**Brief**:
The records that follow should be returned exactly, pictures excluded.

**Supplied data**:
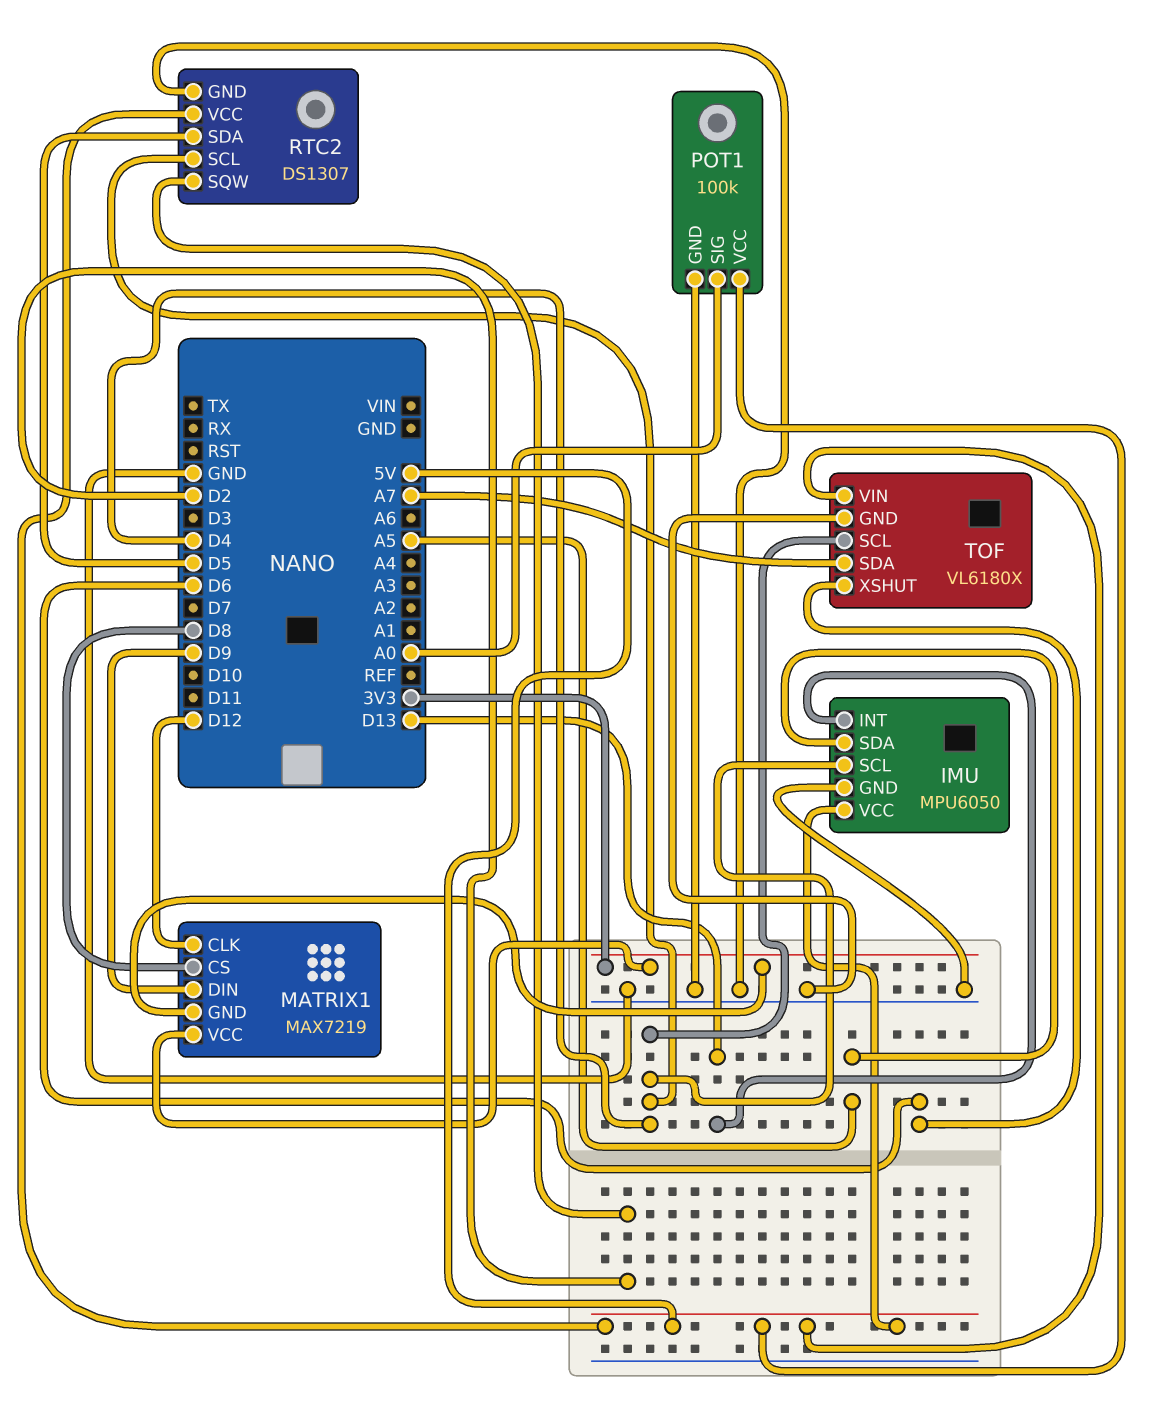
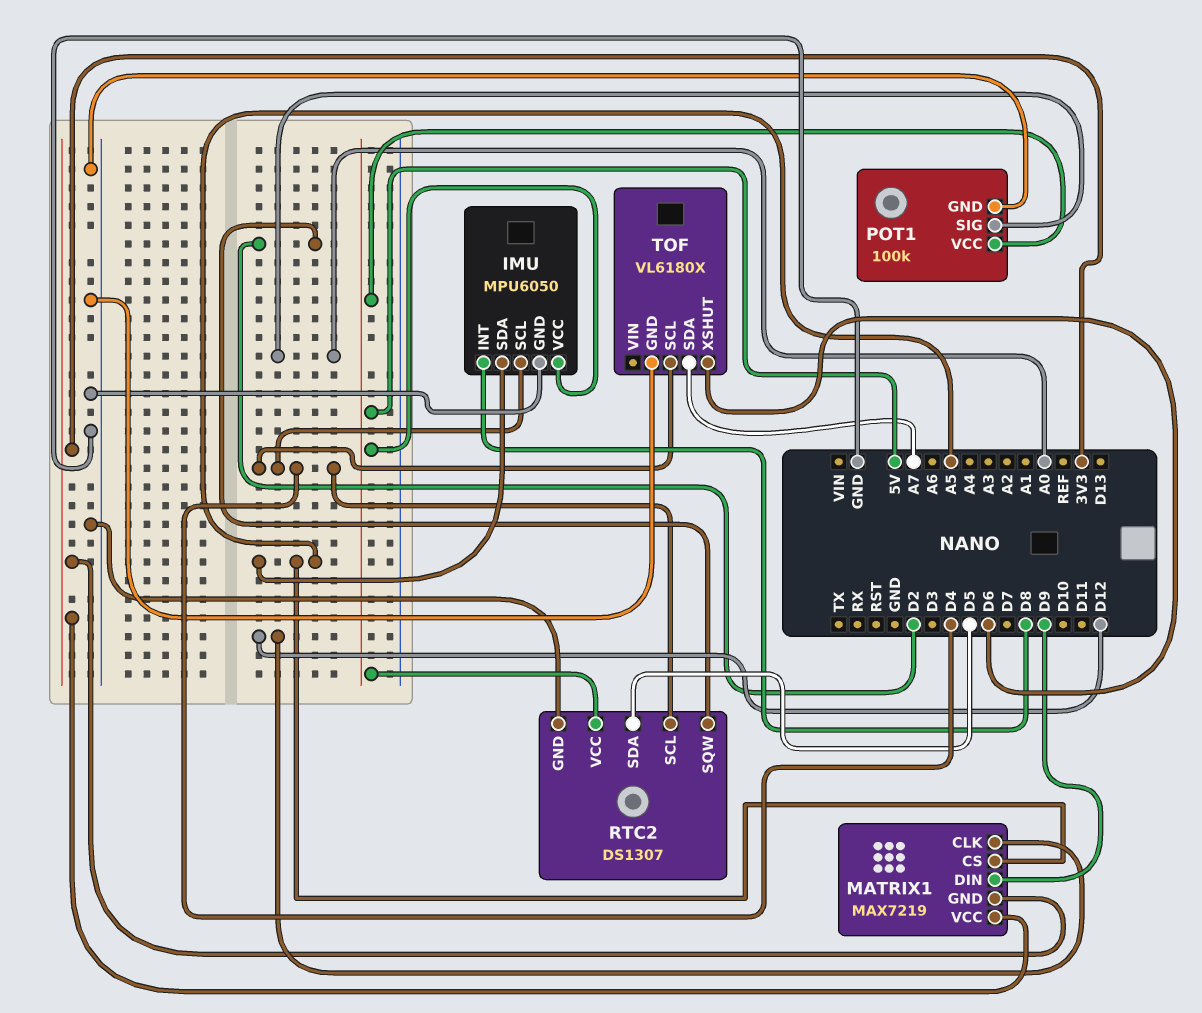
IMU pin INT: D13 -> D8
MATRIX1 pin CS: D8 -> A5
TOF pin VIN: 5V -> none

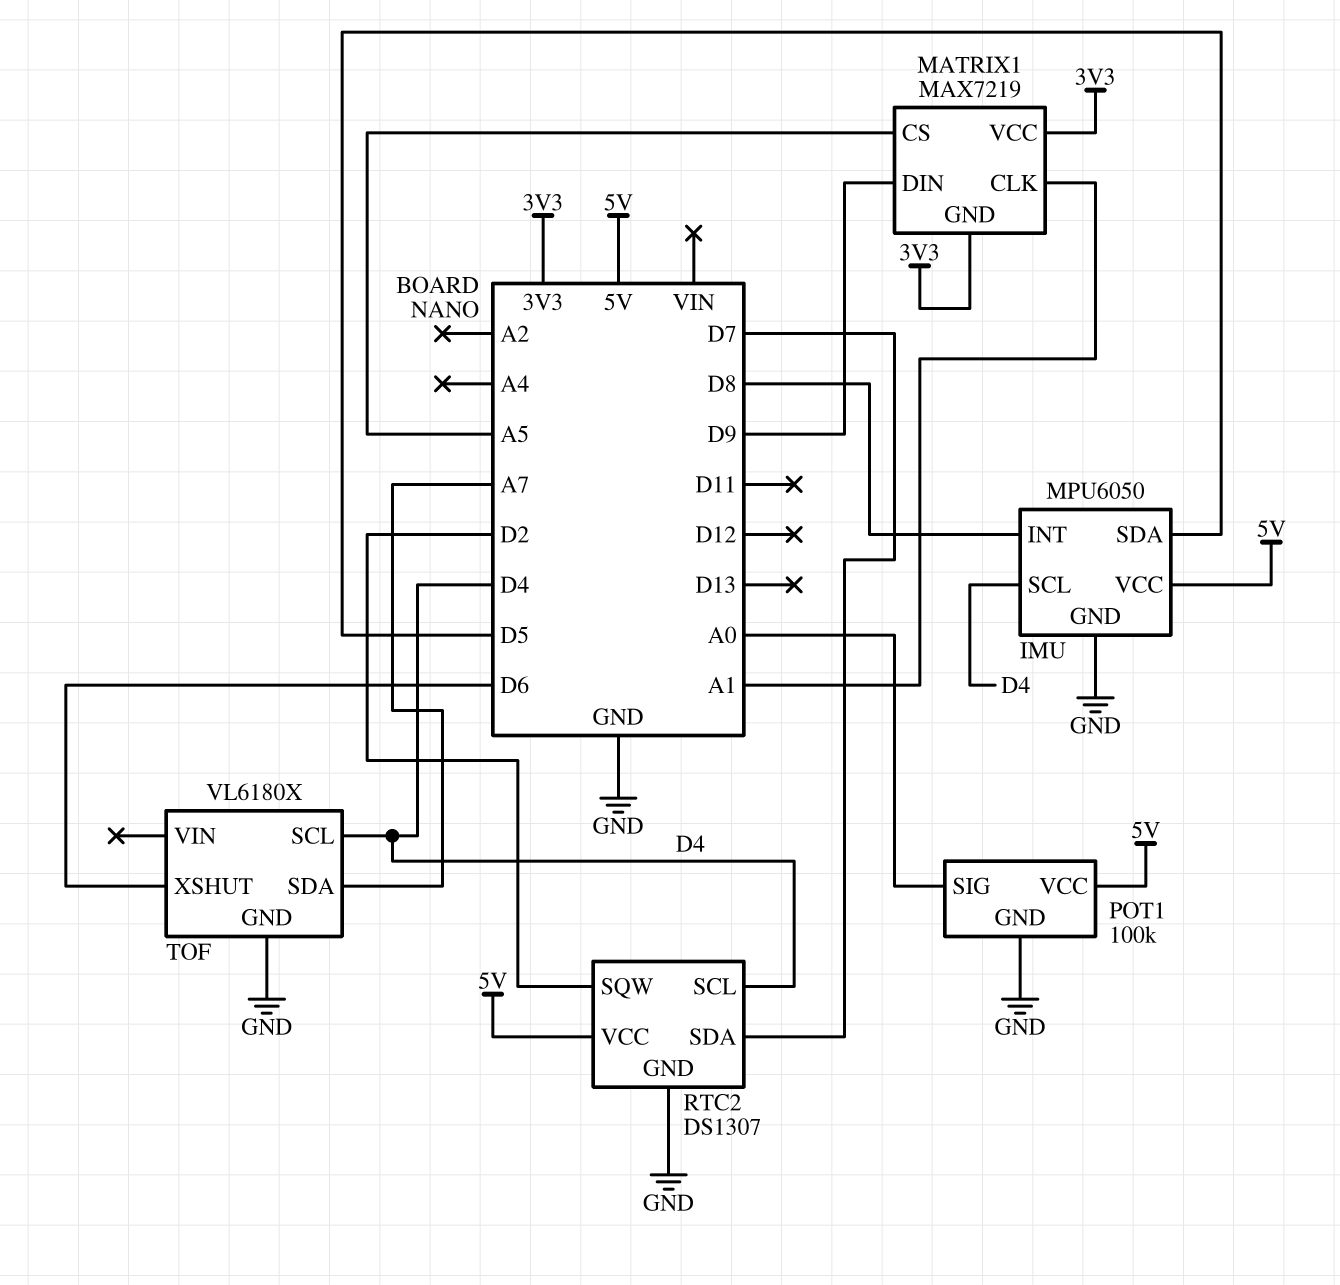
IMU pin SDA: A5 -> D5
MATRIX1 pin CLK: D12 -> A1
RTC2 pin SDA: D5 -> D7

**Finished task**:
IMU pin INT: D13 -> D8
MATRIX1 pin CS: D8 -> A5
TOF pin VIN: 5V -> none

IMU pin SDA: A5 -> D5
MATRIX1 pin CLK: D12 -> A1
RTC2 pin SDA: D5 -> D7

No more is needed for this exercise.